# Activity
Could you repeat exactly the lines below, from the line containing "[(506,0),(472,0),(478,15),(491,10),(508,5),(506,0)]" through the last one, both included, while leaving out any pictures?

Extracted records
=-=-=-=-=

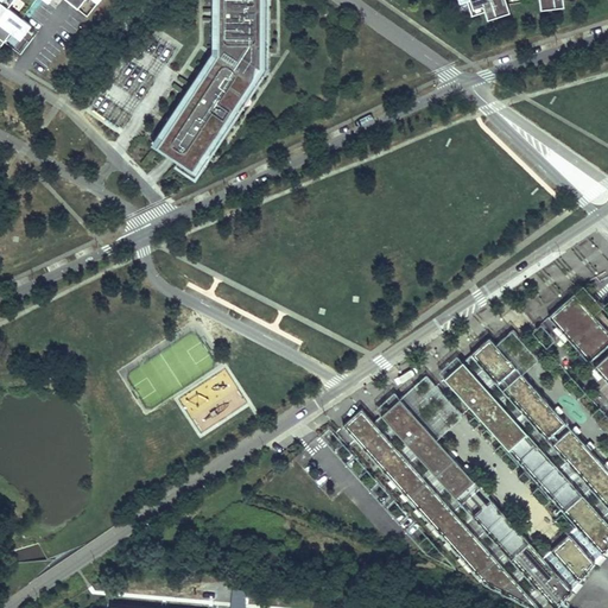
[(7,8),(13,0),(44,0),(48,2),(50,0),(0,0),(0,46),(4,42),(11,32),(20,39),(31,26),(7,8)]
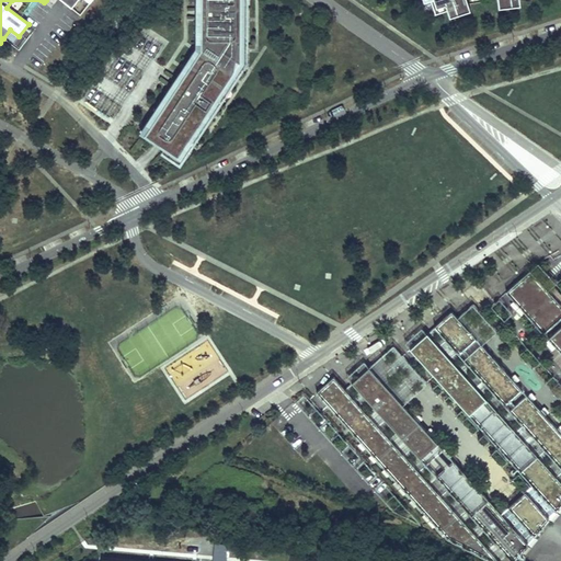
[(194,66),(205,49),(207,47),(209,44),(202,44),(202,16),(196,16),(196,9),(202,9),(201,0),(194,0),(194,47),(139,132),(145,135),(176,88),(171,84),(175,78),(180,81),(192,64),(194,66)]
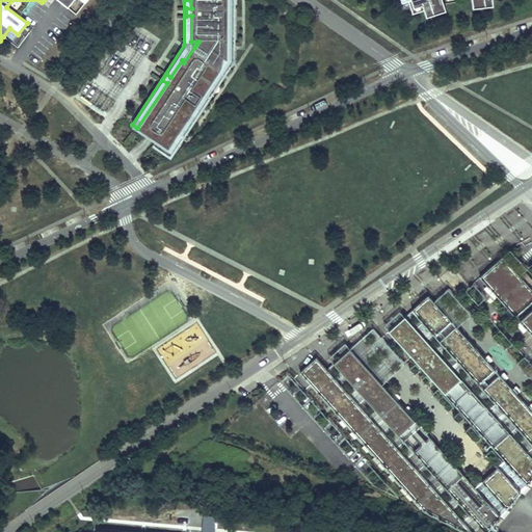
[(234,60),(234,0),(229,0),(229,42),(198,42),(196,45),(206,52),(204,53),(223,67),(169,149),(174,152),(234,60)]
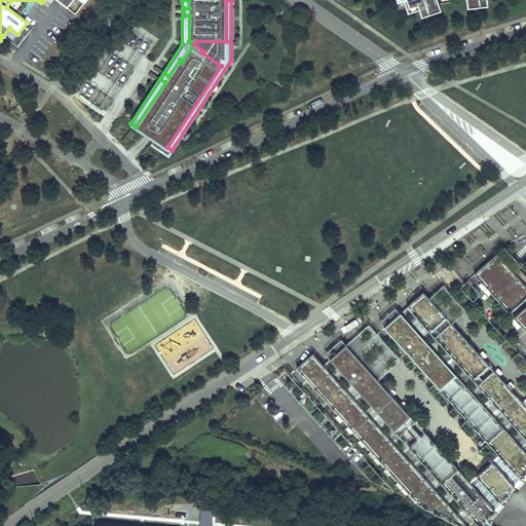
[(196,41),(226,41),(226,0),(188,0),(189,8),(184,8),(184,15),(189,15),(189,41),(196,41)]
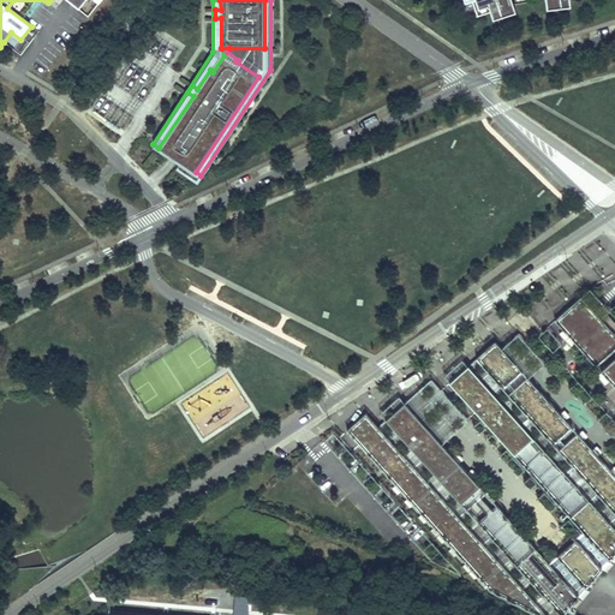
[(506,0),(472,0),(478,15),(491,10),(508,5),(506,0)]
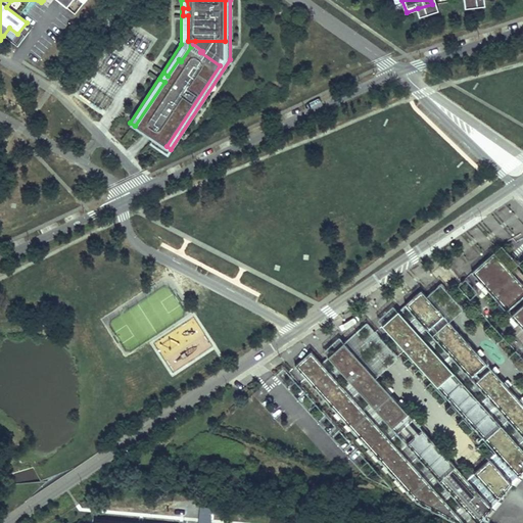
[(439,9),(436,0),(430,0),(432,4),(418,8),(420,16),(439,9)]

=-=-=-=-=

# Answer space
[(506,0),(472,0),(478,15),(491,10),(508,5),(506,0)]
[(439,9),(436,0),(430,0),(432,4),(418,8),(420,16),(439,9)]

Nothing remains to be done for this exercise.